▶ What is required:
The records below are to be written out exactly, with every picture omitted.

▶ Information given:
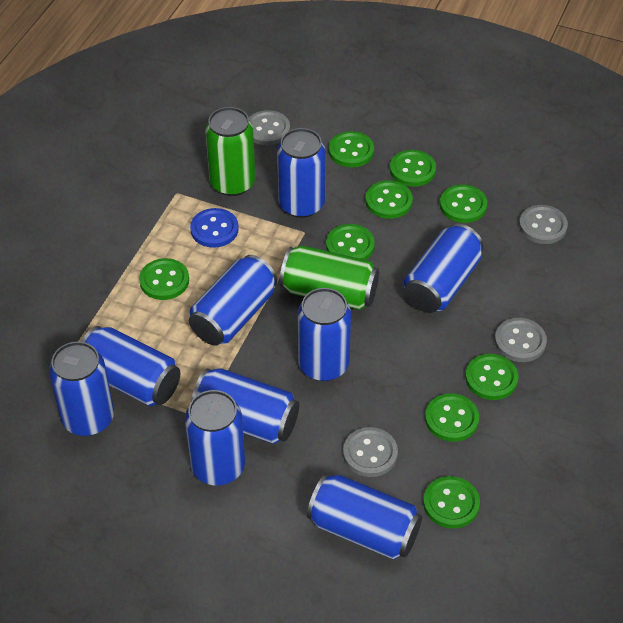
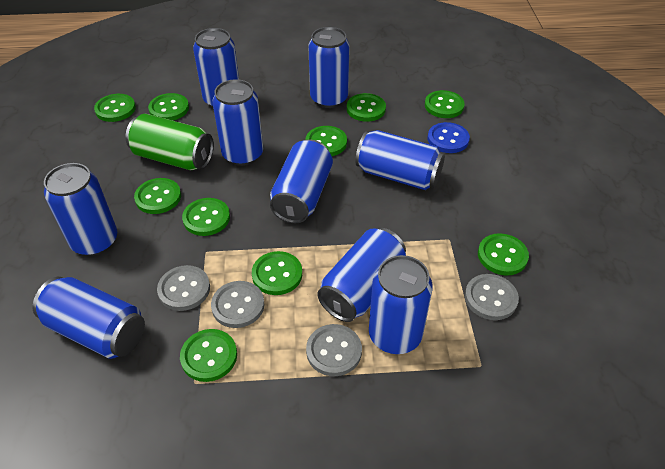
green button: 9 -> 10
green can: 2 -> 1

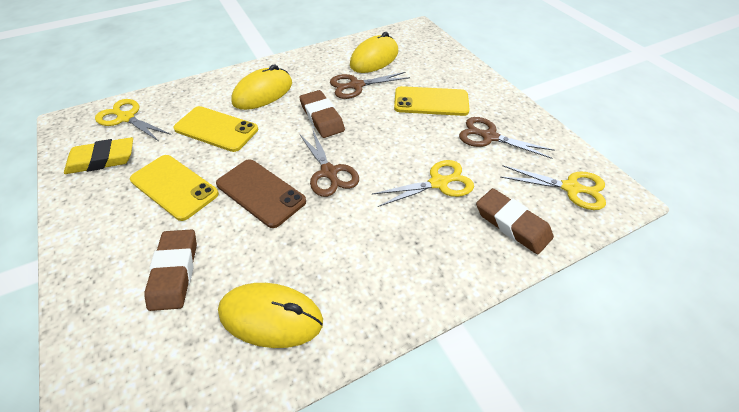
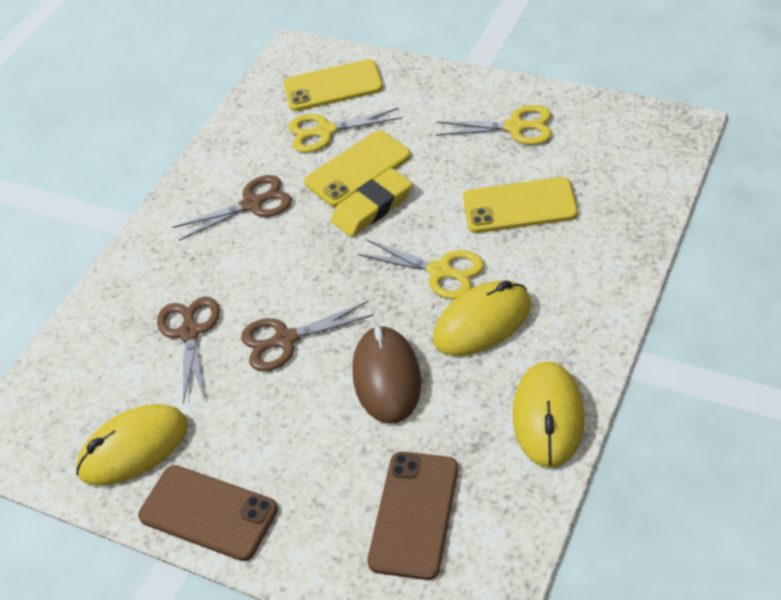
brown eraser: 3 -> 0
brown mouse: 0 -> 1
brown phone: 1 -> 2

▶ The completed task:
green button: 9 -> 10
green can: 2 -> 1

brown eraser: 3 -> 0
brown mouse: 0 -> 1
brown phone: 1 -> 2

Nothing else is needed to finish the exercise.